%%
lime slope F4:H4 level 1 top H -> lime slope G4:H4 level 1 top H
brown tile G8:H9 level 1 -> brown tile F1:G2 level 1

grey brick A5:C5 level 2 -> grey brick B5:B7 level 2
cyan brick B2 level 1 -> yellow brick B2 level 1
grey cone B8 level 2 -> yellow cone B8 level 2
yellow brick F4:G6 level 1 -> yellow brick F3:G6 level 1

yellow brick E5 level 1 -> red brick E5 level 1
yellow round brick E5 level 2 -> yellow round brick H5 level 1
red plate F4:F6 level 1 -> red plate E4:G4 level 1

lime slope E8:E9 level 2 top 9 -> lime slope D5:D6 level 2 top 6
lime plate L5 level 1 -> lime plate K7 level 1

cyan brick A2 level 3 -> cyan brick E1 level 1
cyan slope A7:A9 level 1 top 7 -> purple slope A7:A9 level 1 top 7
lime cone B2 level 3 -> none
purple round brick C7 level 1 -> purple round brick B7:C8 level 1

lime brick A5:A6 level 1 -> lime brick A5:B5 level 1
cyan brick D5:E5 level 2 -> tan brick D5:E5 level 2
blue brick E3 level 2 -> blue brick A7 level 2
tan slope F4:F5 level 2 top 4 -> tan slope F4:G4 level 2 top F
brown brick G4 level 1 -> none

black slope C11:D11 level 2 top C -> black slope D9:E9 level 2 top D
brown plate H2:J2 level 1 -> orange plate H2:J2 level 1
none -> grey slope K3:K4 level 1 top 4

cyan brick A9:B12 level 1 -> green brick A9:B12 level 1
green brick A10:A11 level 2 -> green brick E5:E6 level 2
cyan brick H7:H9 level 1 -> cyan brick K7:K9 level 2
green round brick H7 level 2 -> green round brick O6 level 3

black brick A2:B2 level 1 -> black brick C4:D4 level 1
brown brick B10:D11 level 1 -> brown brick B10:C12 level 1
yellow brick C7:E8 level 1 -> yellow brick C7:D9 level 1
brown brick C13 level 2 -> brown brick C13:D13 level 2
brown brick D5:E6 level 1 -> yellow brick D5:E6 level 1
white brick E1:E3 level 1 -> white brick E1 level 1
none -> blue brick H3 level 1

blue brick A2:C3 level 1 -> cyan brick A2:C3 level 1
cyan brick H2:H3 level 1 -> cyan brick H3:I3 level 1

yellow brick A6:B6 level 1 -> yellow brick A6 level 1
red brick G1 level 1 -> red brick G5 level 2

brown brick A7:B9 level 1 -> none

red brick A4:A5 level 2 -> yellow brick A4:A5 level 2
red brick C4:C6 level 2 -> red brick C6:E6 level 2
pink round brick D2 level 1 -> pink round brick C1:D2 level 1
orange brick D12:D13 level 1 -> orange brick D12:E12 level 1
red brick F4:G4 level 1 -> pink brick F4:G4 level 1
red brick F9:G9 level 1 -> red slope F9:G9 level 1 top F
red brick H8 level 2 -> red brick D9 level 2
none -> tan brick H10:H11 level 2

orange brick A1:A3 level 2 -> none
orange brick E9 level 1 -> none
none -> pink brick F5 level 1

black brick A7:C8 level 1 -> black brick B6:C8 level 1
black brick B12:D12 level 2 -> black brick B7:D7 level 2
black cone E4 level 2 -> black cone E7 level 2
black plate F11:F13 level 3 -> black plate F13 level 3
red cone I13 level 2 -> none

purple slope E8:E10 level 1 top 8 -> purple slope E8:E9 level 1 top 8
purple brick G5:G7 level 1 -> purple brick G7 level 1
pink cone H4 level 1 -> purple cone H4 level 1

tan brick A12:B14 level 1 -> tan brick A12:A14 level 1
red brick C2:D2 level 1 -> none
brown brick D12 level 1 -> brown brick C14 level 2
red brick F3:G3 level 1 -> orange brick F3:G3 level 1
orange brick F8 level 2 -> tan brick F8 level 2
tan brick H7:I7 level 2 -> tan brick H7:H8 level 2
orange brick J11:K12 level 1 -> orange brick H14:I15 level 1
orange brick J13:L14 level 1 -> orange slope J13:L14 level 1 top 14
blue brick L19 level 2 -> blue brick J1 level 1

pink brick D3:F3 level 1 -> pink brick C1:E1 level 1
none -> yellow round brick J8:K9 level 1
%%
YOUR OBJECTIVE -> In the listing above, find the line with "yellow brick E5" and the line with "red brick F9:G9", then reproduce both and every line between them exactly.

TASK ANSWER ->
yellow brick E5 level 1 -> red brick E5 level 1
yellow round brick E5 level 2 -> yellow round brick H5 level 1
red plate F4:F6 level 1 -> red plate E4:G4 level 1

lime slope E8:E9 level 2 top 9 -> lime slope D5:D6 level 2 top 6
lime plate L5 level 1 -> lime plate K7 level 1

cyan brick A2 level 3 -> cyan brick E1 level 1
cyan slope A7:A9 level 1 top 7 -> purple slope A7:A9 level 1 top 7
lime cone B2 level 3 -> none
purple round brick C7 level 1 -> purple round brick B7:C8 level 1

lime brick A5:A6 level 1 -> lime brick A5:B5 level 1
cyan brick D5:E5 level 2 -> tan brick D5:E5 level 2
blue brick E3 level 2 -> blue brick A7 level 2
tan slope F4:F5 level 2 top 4 -> tan slope F4:G4 level 2 top F
brown brick G4 level 1 -> none

black slope C11:D11 level 2 top C -> black slope D9:E9 level 2 top D
brown plate H2:J2 level 1 -> orange plate H2:J2 level 1
none -> grey slope K3:K4 level 1 top 4

cyan brick A9:B12 level 1 -> green brick A9:B12 level 1
green brick A10:A11 level 2 -> green brick E5:E6 level 2
cyan brick H7:H9 level 1 -> cyan brick K7:K9 level 2
green round brick H7 level 2 -> green round brick O6 level 3

black brick A2:B2 level 1 -> black brick C4:D4 level 1
brown brick B10:D11 level 1 -> brown brick B10:C12 level 1
yellow brick C7:E8 level 1 -> yellow brick C7:D9 level 1
brown brick C13 level 2 -> brown brick C13:D13 level 2
brown brick D5:E6 level 1 -> yellow brick D5:E6 level 1
white brick E1:E3 level 1 -> white brick E1 level 1
none -> blue brick H3 level 1

blue brick A2:C3 level 1 -> cyan brick A2:C3 level 1
cyan brick H2:H3 level 1 -> cyan brick H3:I3 level 1

yellow brick A6:B6 level 1 -> yellow brick A6 level 1
red brick G1 level 1 -> red brick G5 level 2

brown brick A7:B9 level 1 -> none

red brick A4:A5 level 2 -> yellow brick A4:A5 level 2
red brick C4:C6 level 2 -> red brick C6:E6 level 2
pink round brick D2 level 1 -> pink round brick C1:D2 level 1
orange brick D12:D13 level 1 -> orange brick D12:E12 level 1
red brick F4:G4 level 1 -> pink brick F4:G4 level 1
red brick F9:G9 level 1 -> red slope F9:G9 level 1 top F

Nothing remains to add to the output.